Exercise directions -
The answer must be every line from the entries below that contains "fish".

Information shown -

----------

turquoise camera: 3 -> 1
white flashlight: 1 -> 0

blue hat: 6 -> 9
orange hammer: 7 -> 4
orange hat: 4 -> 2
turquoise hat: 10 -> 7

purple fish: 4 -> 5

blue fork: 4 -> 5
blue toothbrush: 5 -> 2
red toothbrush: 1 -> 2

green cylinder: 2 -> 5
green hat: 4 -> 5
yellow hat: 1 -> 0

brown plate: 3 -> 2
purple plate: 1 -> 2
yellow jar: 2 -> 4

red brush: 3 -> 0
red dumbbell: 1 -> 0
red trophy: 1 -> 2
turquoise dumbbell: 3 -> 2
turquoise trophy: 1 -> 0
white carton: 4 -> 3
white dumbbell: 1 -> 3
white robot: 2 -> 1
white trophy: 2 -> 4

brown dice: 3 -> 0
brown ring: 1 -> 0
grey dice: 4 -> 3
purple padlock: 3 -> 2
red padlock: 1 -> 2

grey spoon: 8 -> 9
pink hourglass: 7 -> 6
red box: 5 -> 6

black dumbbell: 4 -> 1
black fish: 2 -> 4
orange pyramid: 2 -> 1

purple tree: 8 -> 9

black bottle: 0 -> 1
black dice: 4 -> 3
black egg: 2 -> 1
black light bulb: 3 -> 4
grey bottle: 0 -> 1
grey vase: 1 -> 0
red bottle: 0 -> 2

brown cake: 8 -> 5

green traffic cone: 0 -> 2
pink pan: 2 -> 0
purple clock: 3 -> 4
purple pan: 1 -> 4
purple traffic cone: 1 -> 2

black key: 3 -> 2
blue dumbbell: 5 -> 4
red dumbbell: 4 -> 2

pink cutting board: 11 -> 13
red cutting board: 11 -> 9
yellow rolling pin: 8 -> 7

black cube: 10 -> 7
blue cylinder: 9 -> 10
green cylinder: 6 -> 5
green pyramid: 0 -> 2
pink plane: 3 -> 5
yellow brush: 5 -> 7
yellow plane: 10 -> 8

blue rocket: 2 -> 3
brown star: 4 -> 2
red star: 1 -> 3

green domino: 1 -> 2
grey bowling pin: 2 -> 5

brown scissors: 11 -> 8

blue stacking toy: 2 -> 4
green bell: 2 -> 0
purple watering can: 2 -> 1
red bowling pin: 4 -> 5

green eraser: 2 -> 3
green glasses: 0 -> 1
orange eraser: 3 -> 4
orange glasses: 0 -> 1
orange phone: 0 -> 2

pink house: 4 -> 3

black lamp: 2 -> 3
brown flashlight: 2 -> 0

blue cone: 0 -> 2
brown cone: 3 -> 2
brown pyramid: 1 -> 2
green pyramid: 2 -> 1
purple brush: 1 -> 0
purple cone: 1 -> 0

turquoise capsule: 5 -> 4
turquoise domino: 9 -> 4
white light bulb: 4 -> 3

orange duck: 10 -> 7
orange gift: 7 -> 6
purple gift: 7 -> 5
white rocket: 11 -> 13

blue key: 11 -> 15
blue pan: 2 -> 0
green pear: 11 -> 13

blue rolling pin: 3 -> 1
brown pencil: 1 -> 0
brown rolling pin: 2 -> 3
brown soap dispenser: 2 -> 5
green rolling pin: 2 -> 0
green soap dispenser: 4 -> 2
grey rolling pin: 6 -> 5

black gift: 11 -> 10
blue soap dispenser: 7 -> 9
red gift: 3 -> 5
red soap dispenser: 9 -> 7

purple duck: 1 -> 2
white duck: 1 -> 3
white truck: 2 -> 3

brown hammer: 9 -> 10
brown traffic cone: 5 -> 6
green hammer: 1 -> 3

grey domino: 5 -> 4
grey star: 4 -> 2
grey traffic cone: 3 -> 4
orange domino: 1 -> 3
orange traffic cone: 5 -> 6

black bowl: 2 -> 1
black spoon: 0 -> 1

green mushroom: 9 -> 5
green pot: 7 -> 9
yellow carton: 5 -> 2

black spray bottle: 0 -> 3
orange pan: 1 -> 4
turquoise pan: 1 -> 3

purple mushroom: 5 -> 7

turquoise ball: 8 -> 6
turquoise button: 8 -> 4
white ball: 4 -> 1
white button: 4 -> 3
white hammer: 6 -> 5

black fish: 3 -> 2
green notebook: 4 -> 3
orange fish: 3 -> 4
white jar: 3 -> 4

----------

Response box -
purple fish: 4 -> 5
black fish: 2 -> 4
black fish: 3 -> 2
orange fish: 3 -> 4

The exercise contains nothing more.